▶ **Exercise**
Below are the records. Retype exactly the lines between the lines holding "What was the puszka" and "The second view gained the puszka", inclusive.

* * * * * * *

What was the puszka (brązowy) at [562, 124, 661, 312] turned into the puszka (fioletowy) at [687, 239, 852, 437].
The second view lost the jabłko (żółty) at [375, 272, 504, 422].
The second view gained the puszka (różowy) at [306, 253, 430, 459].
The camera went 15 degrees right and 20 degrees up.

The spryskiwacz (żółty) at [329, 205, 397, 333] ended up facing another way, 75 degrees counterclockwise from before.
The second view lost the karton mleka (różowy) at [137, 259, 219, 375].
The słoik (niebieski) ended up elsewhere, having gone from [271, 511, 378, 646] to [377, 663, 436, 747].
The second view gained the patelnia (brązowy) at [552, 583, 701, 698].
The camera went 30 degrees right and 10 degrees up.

* * * * * * *

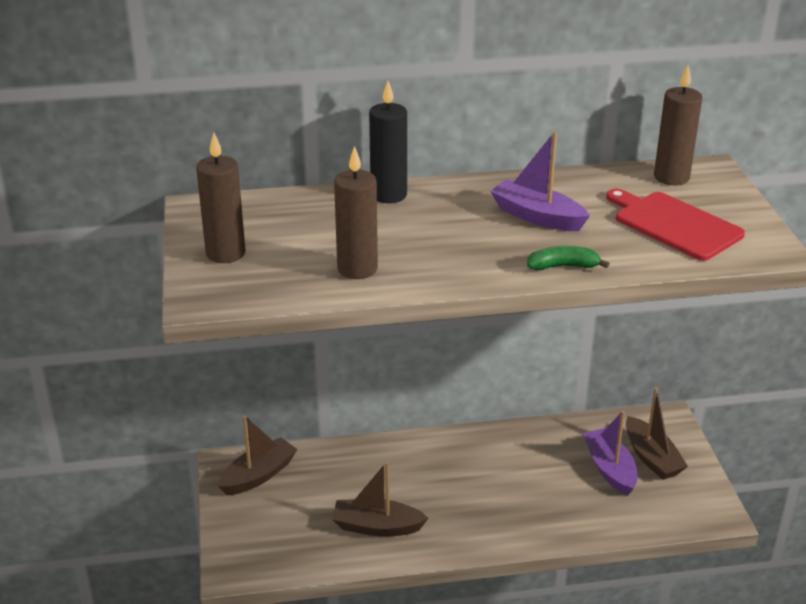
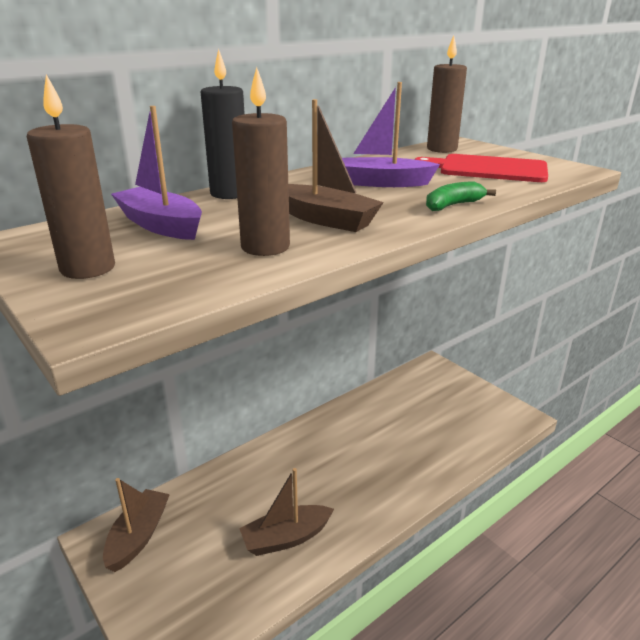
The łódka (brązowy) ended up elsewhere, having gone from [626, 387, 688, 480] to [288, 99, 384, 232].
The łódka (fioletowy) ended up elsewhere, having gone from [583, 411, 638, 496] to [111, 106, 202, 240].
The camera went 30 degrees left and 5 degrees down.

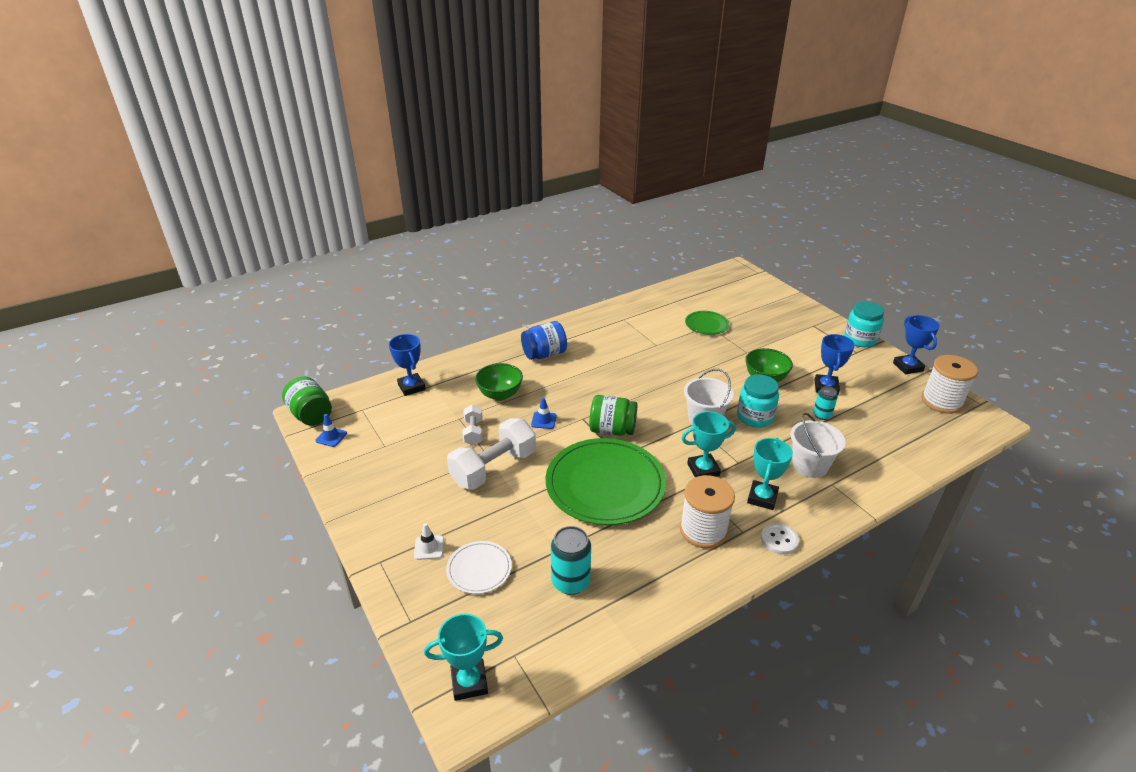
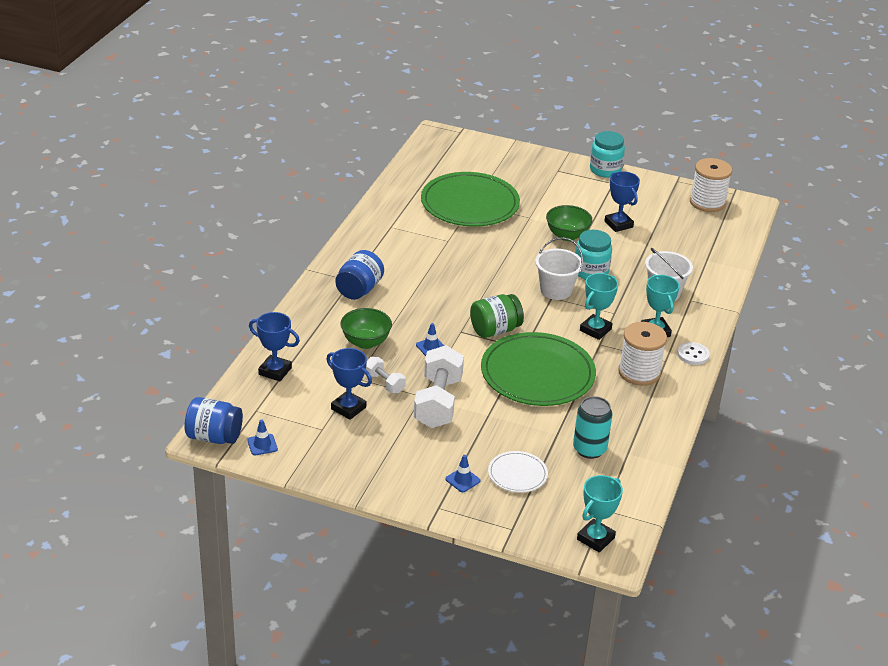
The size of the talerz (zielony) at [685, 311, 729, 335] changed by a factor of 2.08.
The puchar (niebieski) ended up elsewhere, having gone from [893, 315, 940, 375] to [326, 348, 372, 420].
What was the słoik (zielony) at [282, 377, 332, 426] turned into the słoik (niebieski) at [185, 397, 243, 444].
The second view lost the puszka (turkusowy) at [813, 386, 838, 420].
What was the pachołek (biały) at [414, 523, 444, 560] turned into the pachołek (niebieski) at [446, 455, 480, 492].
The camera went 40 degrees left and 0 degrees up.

* * * * * * *

▶ **Task solution**
What was the puszka (brązowy) at [562, 124, 661, 312] turned into the puszka (fioletowy) at [687, 239, 852, 437].
The second view lost the jabłko (żółty) at [375, 272, 504, 422].
The second view gained the puszka (różowy) at [306, 253, 430, 459].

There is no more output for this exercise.